Goal
Copy out every text line in the entries below word for word, leaving out the pictures.

A few entries
-- begin --

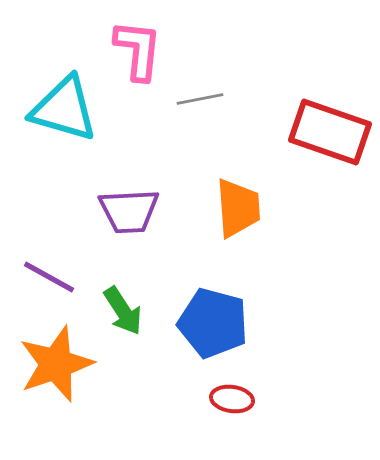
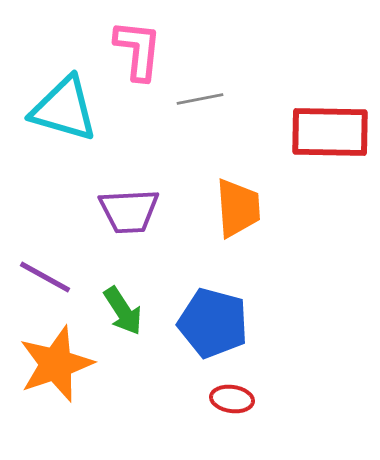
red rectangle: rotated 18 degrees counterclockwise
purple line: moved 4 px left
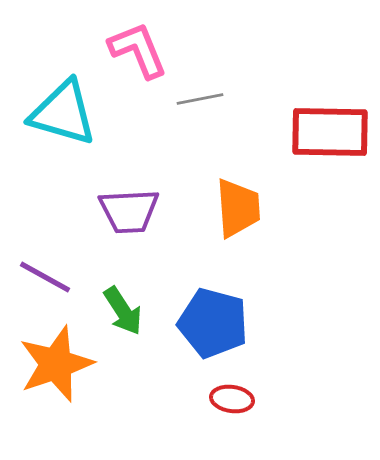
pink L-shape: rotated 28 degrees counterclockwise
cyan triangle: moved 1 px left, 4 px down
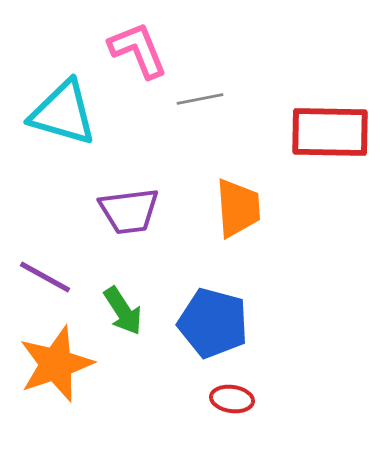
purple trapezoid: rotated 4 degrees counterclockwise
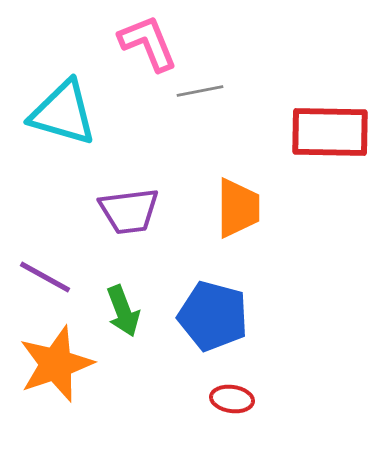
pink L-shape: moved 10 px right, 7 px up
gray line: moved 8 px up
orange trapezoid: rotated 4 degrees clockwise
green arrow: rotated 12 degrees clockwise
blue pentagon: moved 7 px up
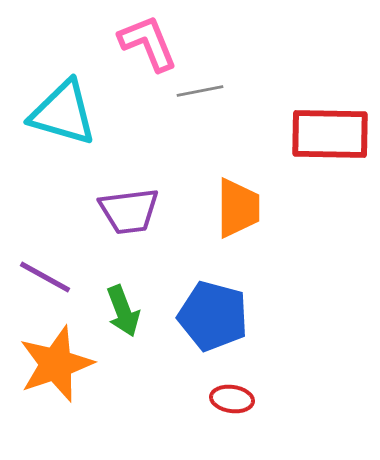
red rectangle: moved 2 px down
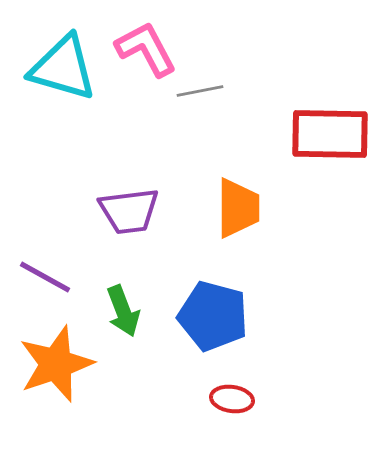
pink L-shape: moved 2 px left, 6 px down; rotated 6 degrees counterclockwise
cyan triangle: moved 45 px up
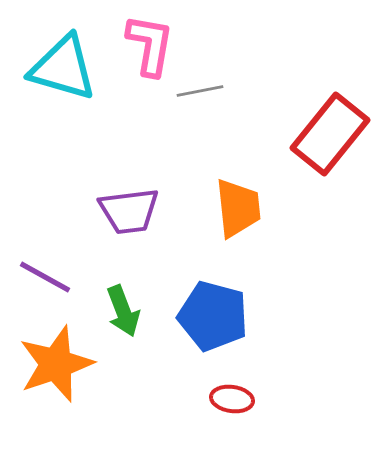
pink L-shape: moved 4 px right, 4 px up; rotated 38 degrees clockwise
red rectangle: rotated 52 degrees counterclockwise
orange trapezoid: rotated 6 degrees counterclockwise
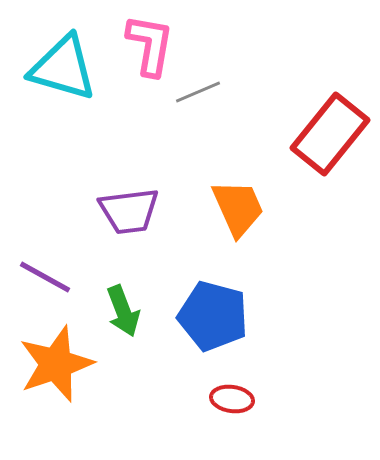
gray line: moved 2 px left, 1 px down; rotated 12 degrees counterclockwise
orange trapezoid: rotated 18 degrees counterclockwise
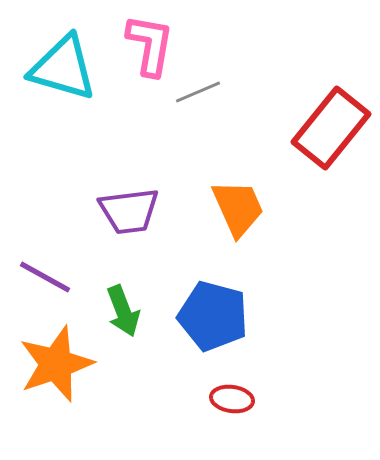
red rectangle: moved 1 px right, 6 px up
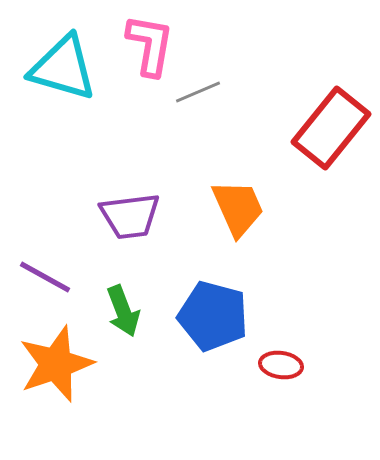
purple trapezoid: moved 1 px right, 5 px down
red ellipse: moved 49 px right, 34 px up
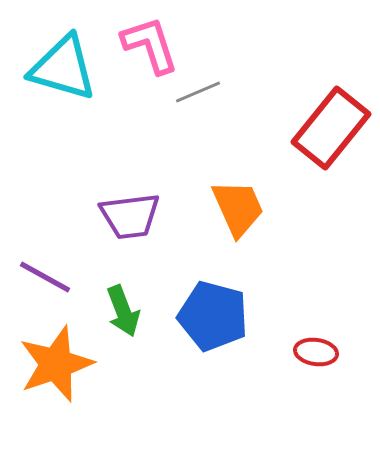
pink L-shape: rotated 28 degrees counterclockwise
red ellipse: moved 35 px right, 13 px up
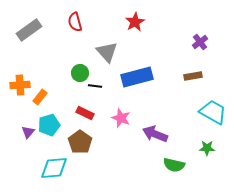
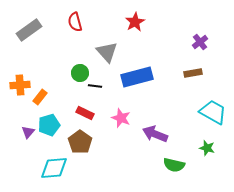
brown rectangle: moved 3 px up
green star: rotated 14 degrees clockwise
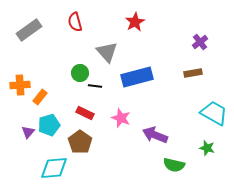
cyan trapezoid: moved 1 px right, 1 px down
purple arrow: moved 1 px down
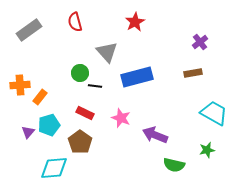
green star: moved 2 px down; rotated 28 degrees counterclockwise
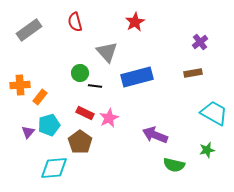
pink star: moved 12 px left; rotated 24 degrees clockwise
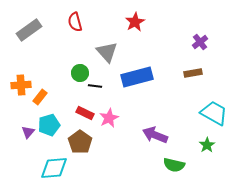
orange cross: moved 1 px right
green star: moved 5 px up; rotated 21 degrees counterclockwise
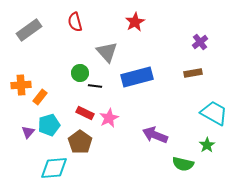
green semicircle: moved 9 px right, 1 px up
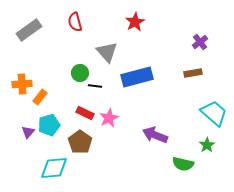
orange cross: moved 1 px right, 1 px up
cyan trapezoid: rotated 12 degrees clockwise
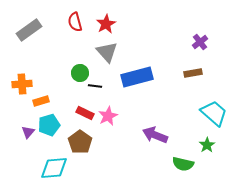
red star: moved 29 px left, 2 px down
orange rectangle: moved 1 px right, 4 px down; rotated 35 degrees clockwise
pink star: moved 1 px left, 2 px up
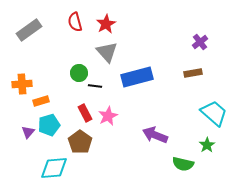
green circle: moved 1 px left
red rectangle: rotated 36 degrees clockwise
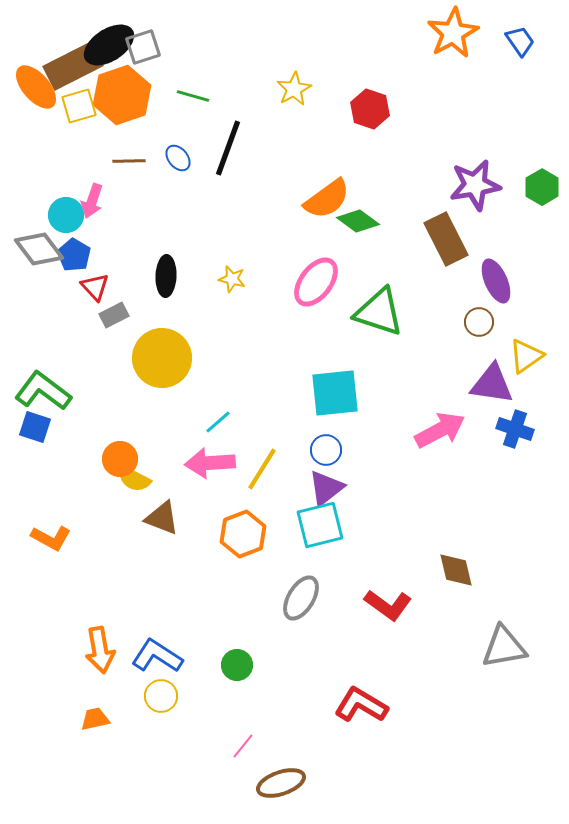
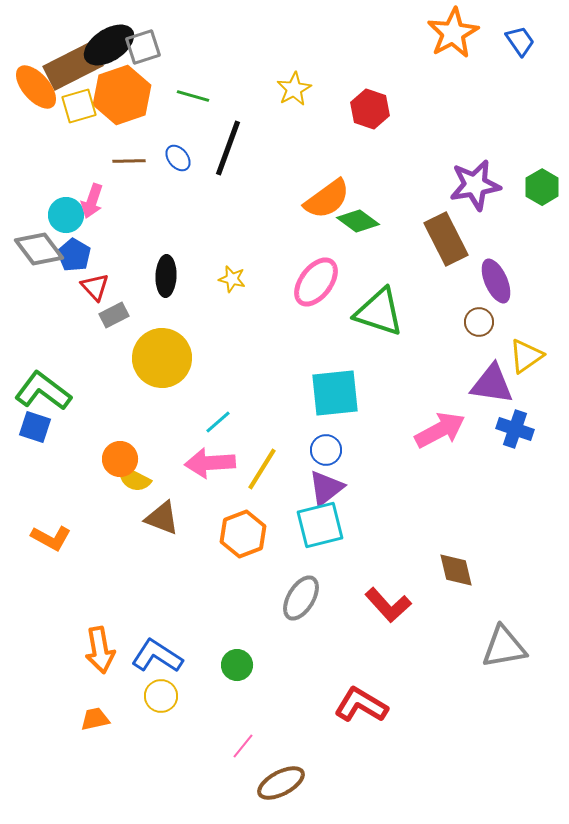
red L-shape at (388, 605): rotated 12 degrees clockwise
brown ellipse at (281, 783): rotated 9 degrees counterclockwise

-- end --

Result for this task
red rectangle: rotated 18 degrees counterclockwise
purple line: moved 4 px left
pink L-shape: rotated 28 degrees counterclockwise
cyan triangle: moved 1 px left, 4 px down
purple trapezoid: rotated 4 degrees counterclockwise
pink L-shape: moved 10 px right, 7 px up
gray line: moved 8 px up
orange trapezoid: rotated 4 degrees clockwise
green arrow: rotated 12 degrees clockwise
blue pentagon: moved 7 px up
red rectangle: moved 2 px down
pink L-shape: moved 2 px left, 6 px down; rotated 6 degrees counterclockwise
cyan triangle: moved 45 px up
pink L-shape: moved 4 px right, 4 px up; rotated 38 degrees clockwise
red rectangle: rotated 52 degrees counterclockwise
orange trapezoid: rotated 6 degrees counterclockwise
gray line: moved 2 px left, 1 px down; rotated 12 degrees counterclockwise
orange trapezoid: rotated 18 degrees counterclockwise
red rectangle: moved 1 px right, 6 px up
purple trapezoid: moved 1 px right, 5 px down
red ellipse: moved 49 px right, 34 px up
pink L-shape: rotated 28 degrees counterclockwise
red ellipse: moved 35 px right, 13 px up
brown rectangle: moved 3 px up
green star: rotated 14 degrees clockwise
cyan trapezoid: moved 1 px right, 1 px down
purple arrow: moved 1 px down
green star: moved 2 px down; rotated 28 degrees counterclockwise
pink star: moved 12 px left; rotated 24 degrees clockwise
orange cross: moved 1 px right
green star: moved 5 px up; rotated 21 degrees counterclockwise
green semicircle: moved 9 px right, 1 px up
orange cross: moved 1 px right, 1 px up
cyan trapezoid: rotated 12 degrees clockwise
red star: moved 29 px left, 2 px down
orange rectangle: moved 1 px right, 4 px down; rotated 35 degrees clockwise
pink star: moved 1 px left, 2 px up
green circle: moved 1 px left
red rectangle: rotated 36 degrees clockwise
red L-shape at (388, 605): rotated 12 degrees clockwise
brown ellipse at (281, 783): rotated 9 degrees counterclockwise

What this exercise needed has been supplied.